- TRY IT
Here the job is to transcribe the data exactly while omitting the images.
(Beginning of STORED DATA)
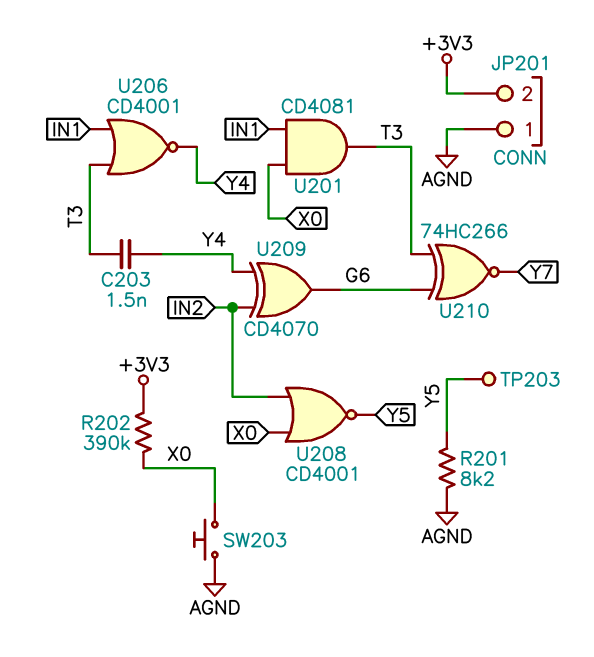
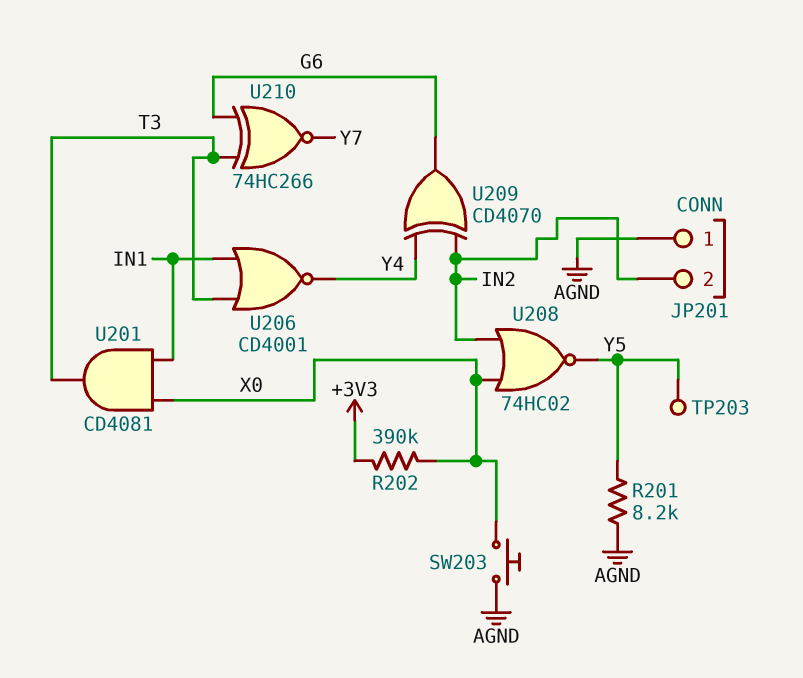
C203: 1.5nF (T3, Y4) -> none
JP201 pin 2: +3V3 -> IN2
U208: NOR CD4001 (in IN2, in X0, out Y5) -> NOR 74HC02 (in IN2, in X0, out Y5)

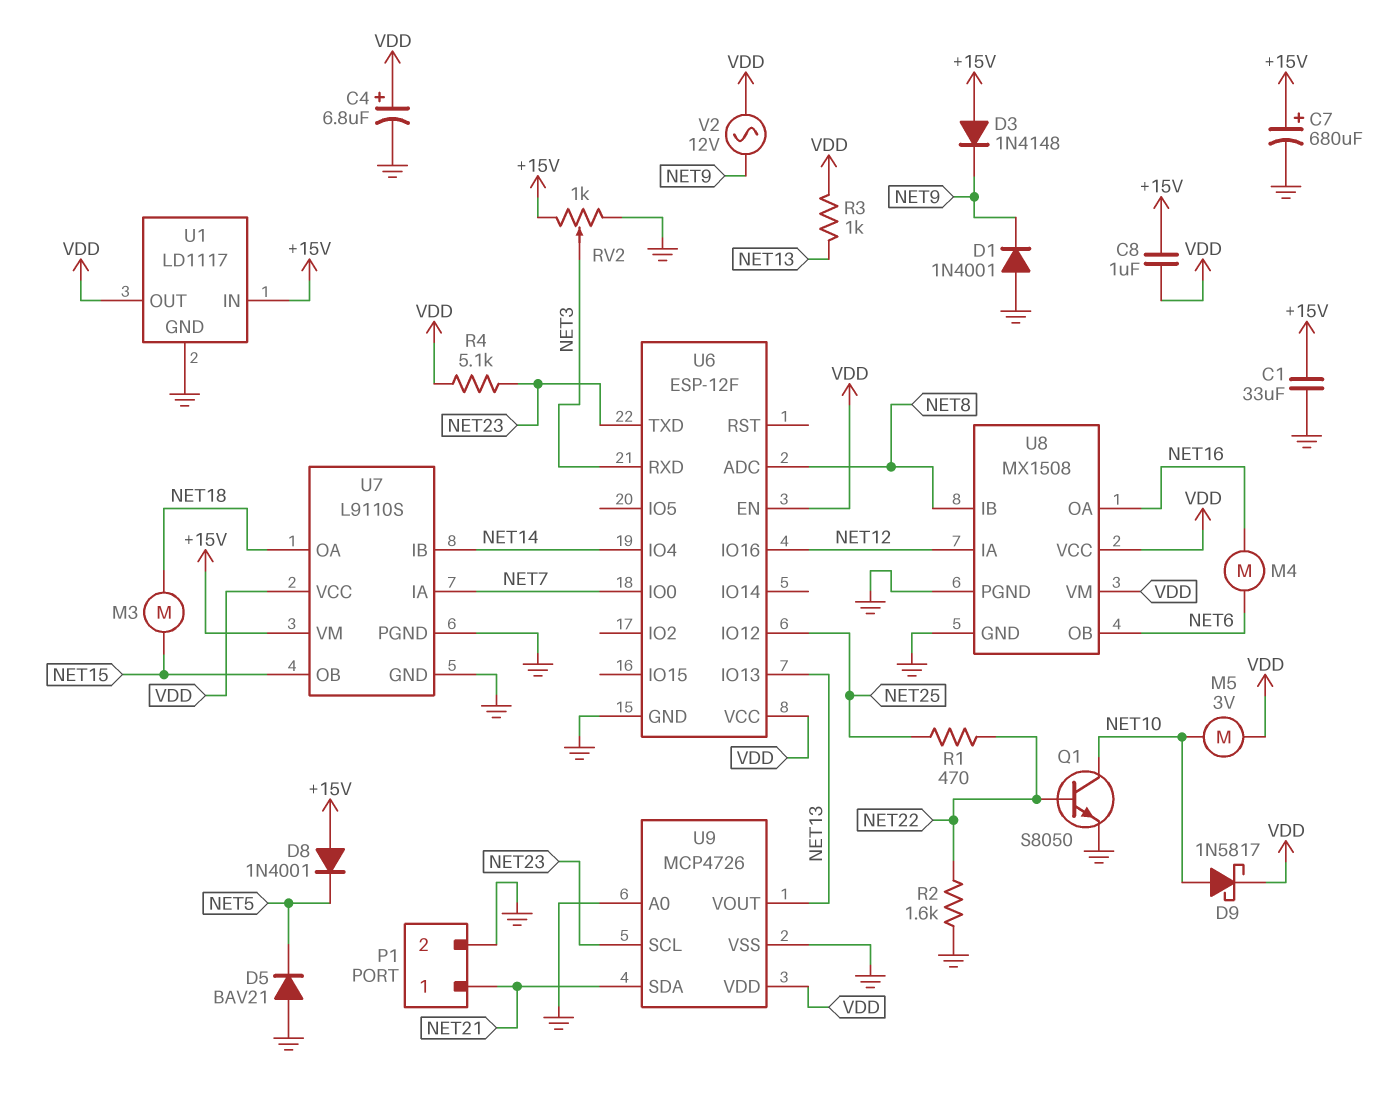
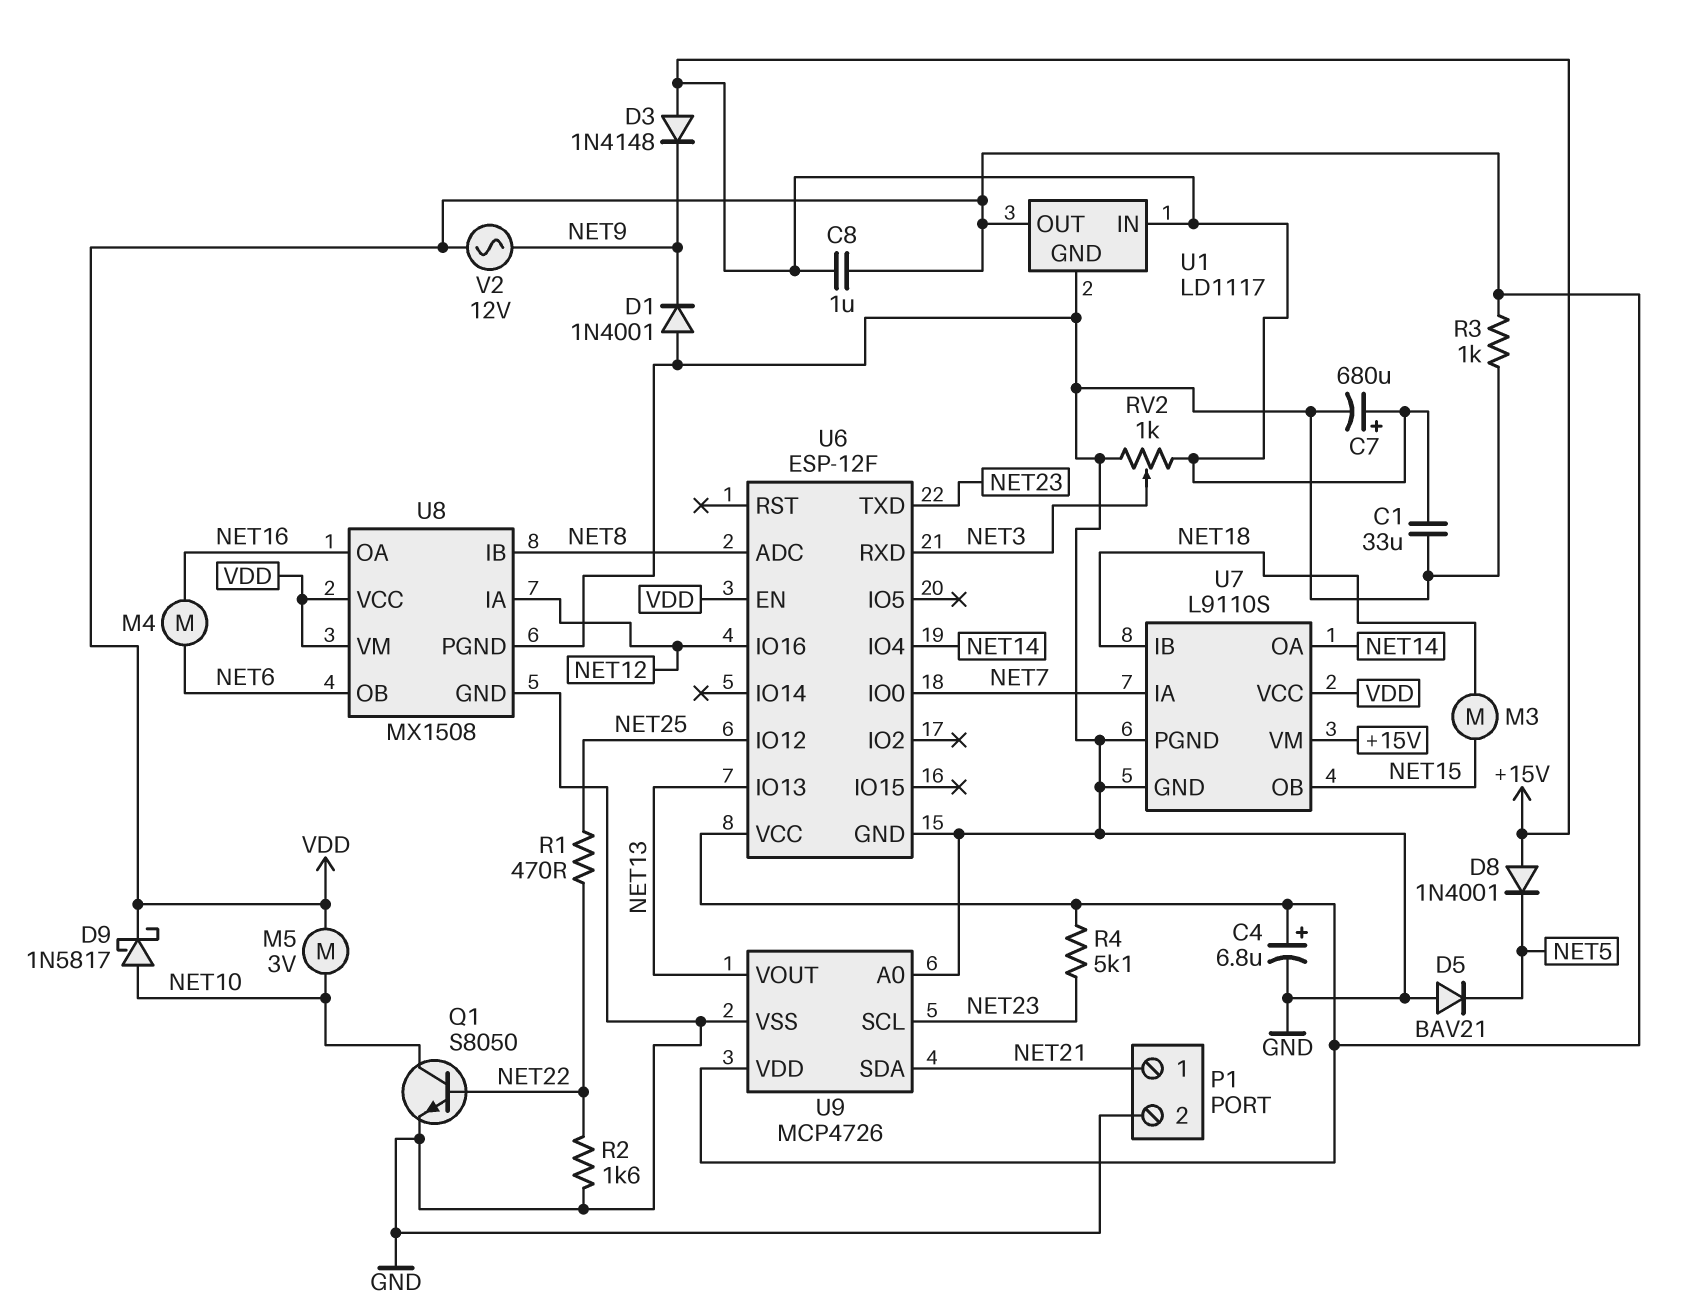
R3: 1k (NET13, VDD) -> 1k (GND, VDD)
U7 pin IB: NET14 -> NET18
U7 pin OA: NET18 -> NET14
(End of STORED DATA)
- REPLY
C203: 1.5nF (T3, Y4) -> none
JP201 pin 2: +3V3 -> IN2
U208: NOR CD4001 (in IN2, in X0, out Y5) -> NOR 74HC02 (in IN2, in X0, out Y5)

R3: 1k (NET13, VDD) -> 1k (GND, VDD)
U7 pin IB: NET14 -> NET18
U7 pin OA: NET18 -> NET14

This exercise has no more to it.